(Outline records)
---+---
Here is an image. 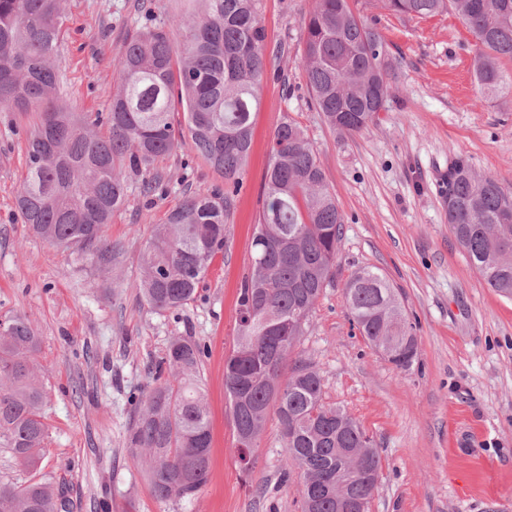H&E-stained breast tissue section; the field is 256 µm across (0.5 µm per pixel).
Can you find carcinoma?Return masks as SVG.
<instances>
[{
    "label": "carcinoma",
    "instance_id": "obj_1",
    "mask_svg": "<svg viewBox=\"0 0 512 512\" xmlns=\"http://www.w3.org/2000/svg\"><path fill=\"white\" fill-rule=\"evenodd\" d=\"M180 41L145 26L123 46L118 84L106 118L56 103V56L65 0H0V105L36 110L27 137V171L17 198L21 223L38 237L86 256L109 253L106 227L121 207L126 173L188 147L224 178V192L195 191L156 226L140 257L138 288L158 311L191 301L217 254L252 146V113L267 75L266 34L258 0H188ZM403 15L454 11L476 43L481 95L512 94V0H380ZM303 63L312 107L331 130L353 136L383 110L394 61L381 35L350 0H315L305 21ZM184 124L173 123L175 107ZM448 224L471 266L497 294L512 299V188L474 171L468 159L448 166ZM343 216L304 129L284 119L271 136L262 211L251 243L250 270L239 298L236 336L224 359V390L236 442L260 436L275 414L285 442L283 481L300 488L301 512H354L351 500L373 495L381 456L372 436L345 409L325 402L323 378L310 363L288 358L307 331L325 288L336 277ZM348 314L377 352L398 369L417 354L413 326L387 276L362 268L346 281ZM41 337L15 316L0 323V446L37 467L47 435L44 390L34 355ZM203 348L178 336L158 364L154 386L139 402L127 436L140 452L160 501L198 495L208 480L210 415L201 375ZM0 512H68L52 483L0 482Z\"/></svg>",
    "mask_w": 512,
    "mask_h": 512
}]
</instances>
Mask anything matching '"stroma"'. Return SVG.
Segmentation results:
<instances>
[{"instance_id": "stroma-1", "label": "stroma", "mask_w": 512, "mask_h": 512, "mask_svg": "<svg viewBox=\"0 0 512 512\" xmlns=\"http://www.w3.org/2000/svg\"><path fill=\"white\" fill-rule=\"evenodd\" d=\"M270 73L253 115V143L225 227L224 251L196 295L175 311L139 295V256L155 225L189 193L224 180L189 149L159 159L152 194L130 175L101 264L48 243L21 224L16 200L34 123L0 106V321L22 315L41 339L47 438L37 470L0 447V481L37 475L63 487L71 512H300L296 480L281 482L286 449L276 419L257 440L250 471L224 393L237 298L262 209L271 134L283 118L312 142L344 217L337 272L295 349L378 444L383 467L371 512H512V300L470 265L448 227L443 178L463 156L512 188V99L488 100L473 73L474 39L462 19L394 13L353 0L395 62L385 108L368 130L335 134L310 104L301 34L313 0H259ZM56 65L58 99L73 112H108L126 39L146 25L173 27L185 0H66ZM363 267L397 288L419 348L400 370L352 324L343 288ZM205 347L202 377L212 423L210 474L191 500L162 502L127 444L132 396L153 385L171 339Z\"/></svg>"}]
</instances>
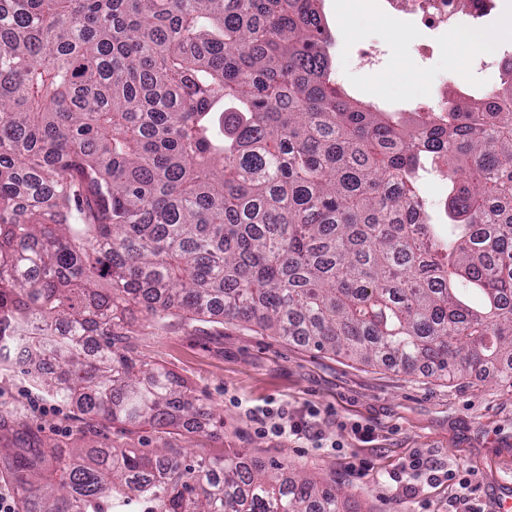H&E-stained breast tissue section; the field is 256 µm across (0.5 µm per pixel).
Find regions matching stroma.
<instances>
[{
  "instance_id": "stroma-1",
  "label": "stroma",
  "mask_w": 512,
  "mask_h": 512,
  "mask_svg": "<svg viewBox=\"0 0 512 512\" xmlns=\"http://www.w3.org/2000/svg\"><path fill=\"white\" fill-rule=\"evenodd\" d=\"M338 38L333 49L345 86L364 101L410 112L440 80L479 95L494 84L476 72L469 50L454 58L421 59L420 32L391 39L378 0H322ZM381 43L389 81L372 83V69L353 52L358 39ZM137 352L186 380L224 414V427L192 438L144 427L138 440L171 443L186 452L243 449L262 461H285L351 497L356 512H499L512 489V385L479 374L453 381L417 370L406 375L340 353L318 351L243 325L173 320L164 331L136 325ZM14 362L0 371V412L19 424L45 428L59 443H111V424L36 389ZM281 416L312 415L302 440L257 432Z\"/></svg>"
}]
</instances>
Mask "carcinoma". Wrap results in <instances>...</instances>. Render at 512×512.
Returning <instances> with one entry per match:
<instances>
[{
	"label": "carcinoma",
	"mask_w": 512,
	"mask_h": 512,
	"mask_svg": "<svg viewBox=\"0 0 512 512\" xmlns=\"http://www.w3.org/2000/svg\"><path fill=\"white\" fill-rule=\"evenodd\" d=\"M317 2L0 0V351L119 425L61 445L1 413L21 512H350L286 462L132 444L224 426L138 356L136 309L512 383V82L415 126L336 81Z\"/></svg>",
	"instance_id": "carcinoma-1"
}]
</instances>
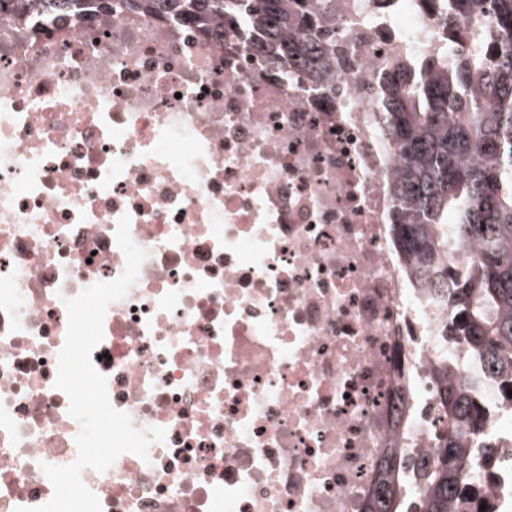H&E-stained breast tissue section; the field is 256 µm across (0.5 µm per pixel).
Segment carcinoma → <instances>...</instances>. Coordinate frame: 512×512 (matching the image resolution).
<instances>
[{
	"mask_svg": "<svg viewBox=\"0 0 512 512\" xmlns=\"http://www.w3.org/2000/svg\"><path fill=\"white\" fill-rule=\"evenodd\" d=\"M136 0L145 11L171 9L201 25L241 21L261 32L259 53L274 67L292 65L326 88L346 64L336 44L333 0ZM453 14L494 16L452 68L439 57L396 59L378 86L380 123L400 164L389 186L395 241L428 288L448 289L449 328L497 380L512 390V0H450ZM454 224L457 232L448 233ZM462 257L448 268V254ZM437 403L448 433L436 436L435 462L413 491L391 454L365 512H498L465 458L481 457L492 476L494 453L480 444L488 418L462 368L437 359ZM486 506L480 510V506Z\"/></svg>",
	"mask_w": 512,
	"mask_h": 512,
	"instance_id": "1",
	"label": "carcinoma"
}]
</instances>
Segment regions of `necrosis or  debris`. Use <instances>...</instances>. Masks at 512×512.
Returning <instances> with one entry per match:
<instances>
[{
  "label": "necrosis or debris",
  "mask_w": 512,
  "mask_h": 512,
  "mask_svg": "<svg viewBox=\"0 0 512 512\" xmlns=\"http://www.w3.org/2000/svg\"><path fill=\"white\" fill-rule=\"evenodd\" d=\"M447 0H336L349 65L326 94L257 65L250 31L125 0L0 11V512L46 504L75 461L58 390L67 298L117 278L119 217L145 253L93 365L146 457L83 483L102 512H364L390 451L433 460L440 352L480 375L512 499V403L393 242L398 156L377 124L397 57L455 63Z\"/></svg>",
  "instance_id": "obj_1"
}]
</instances>
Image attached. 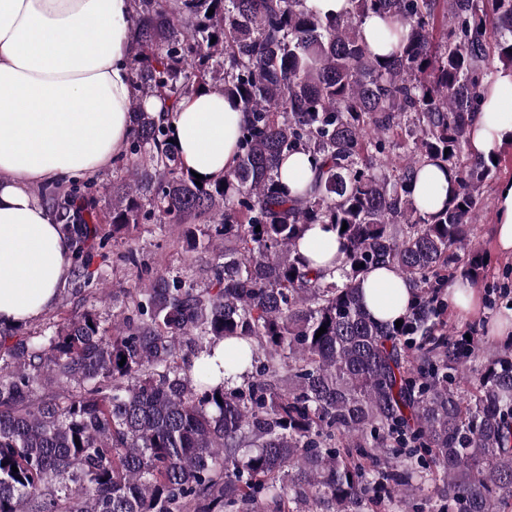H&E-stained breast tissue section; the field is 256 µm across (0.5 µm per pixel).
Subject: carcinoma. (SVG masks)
Wrapping results in <instances>:
<instances>
[{
  "label": "carcinoma",
  "instance_id": "carcinoma-1",
  "mask_svg": "<svg viewBox=\"0 0 512 512\" xmlns=\"http://www.w3.org/2000/svg\"><path fill=\"white\" fill-rule=\"evenodd\" d=\"M371 16L391 22L384 56ZM130 18L112 188L37 195L73 297H95L94 257L149 222L207 225L185 243L213 253L211 276L145 274L130 250L137 283L110 326L92 311L39 336L0 326V512H512V336L492 349L447 315L448 278L483 268L468 243L498 165L467 154L469 115L493 66L512 70V0H347L335 17L306 0H131ZM212 89L249 120L236 165L197 185L142 101ZM294 153L315 159L295 194L280 174ZM428 162L458 190L424 214L411 186ZM313 224L340 243L328 269L299 250ZM380 264L415 289L399 328L362 303ZM385 29V22L376 16L367 18L362 25L364 39L371 51L376 55H385L390 51L382 39V32Z\"/></svg>",
  "mask_w": 512,
  "mask_h": 512
}]
</instances>
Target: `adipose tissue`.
<instances>
[{
    "label": "adipose tissue",
    "mask_w": 512,
    "mask_h": 512,
    "mask_svg": "<svg viewBox=\"0 0 512 512\" xmlns=\"http://www.w3.org/2000/svg\"><path fill=\"white\" fill-rule=\"evenodd\" d=\"M137 50L129 0H0V325L39 319L57 300L70 268L68 246L33 193L48 183L94 176L124 155L130 134ZM491 94L469 123L471 155L488 157L512 141V71L489 77ZM170 140L191 171L213 180L232 169L248 115L206 91L169 111ZM457 188L454 171L426 165L411 194L426 212ZM364 305L379 322L399 320L413 291L392 268L362 282Z\"/></svg>",
    "instance_id": "adipose-tissue-1"
}]
</instances>
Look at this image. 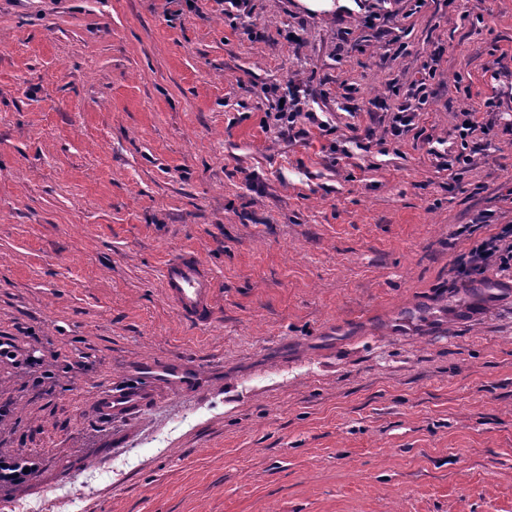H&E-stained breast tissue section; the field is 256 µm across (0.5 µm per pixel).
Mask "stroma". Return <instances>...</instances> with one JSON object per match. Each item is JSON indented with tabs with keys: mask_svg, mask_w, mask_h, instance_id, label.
I'll return each instance as SVG.
<instances>
[{
	"mask_svg": "<svg viewBox=\"0 0 512 512\" xmlns=\"http://www.w3.org/2000/svg\"><path fill=\"white\" fill-rule=\"evenodd\" d=\"M249 7L0 0V336L61 364L47 393L0 365V450L43 461L11 512H512V293L473 310L450 237L512 224V129L467 165L433 152L460 109L512 108V0ZM430 61L400 142L344 111ZM288 85L331 133L281 134ZM356 128L374 141L337 158ZM183 253L215 288L204 324L163 290ZM173 359L182 385L100 416ZM150 400V390L144 386L136 390L107 391L101 398V412L112 417V413L145 405Z\"/></svg>",
	"mask_w": 512,
	"mask_h": 512,
	"instance_id": "1",
	"label": "stroma"
}]
</instances>
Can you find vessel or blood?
---+---
» THE EXERCISE: Can you quote exactly the lines from the one containing "mask_h, instance_id, label." through the last line of the records above, and nothing else?

» RESULT FOR THIS EXERCISE:
Mask "stroma". Return <instances>...</instances> with one JSON object per match. Each item is JSON indented with tabs with keys: mask_svg, mask_w, mask_h, instance_id, label.
I'll return each instance as SVG.
<instances>
[{
	"mask_svg": "<svg viewBox=\"0 0 512 512\" xmlns=\"http://www.w3.org/2000/svg\"><path fill=\"white\" fill-rule=\"evenodd\" d=\"M249 7L0 0V336L61 364L47 393L0 365V450L43 461L11 512H512V293L473 310L450 237L512 224V129L467 165L433 152L460 109L512 108V0ZM430 61L400 142L344 111ZM288 85L331 133L281 134ZM356 128L374 141L337 158ZM183 253L215 288L204 324L163 290ZM173 359L182 385L100 416ZM150 400V390L144 386L136 390L107 391L101 398V412L112 417V413L145 405Z\"/></svg>",
	"mask_w": 512,
	"mask_h": 512,
	"instance_id": "1",
	"label": "stroma"
}]
</instances>
Can you find vessel or blood?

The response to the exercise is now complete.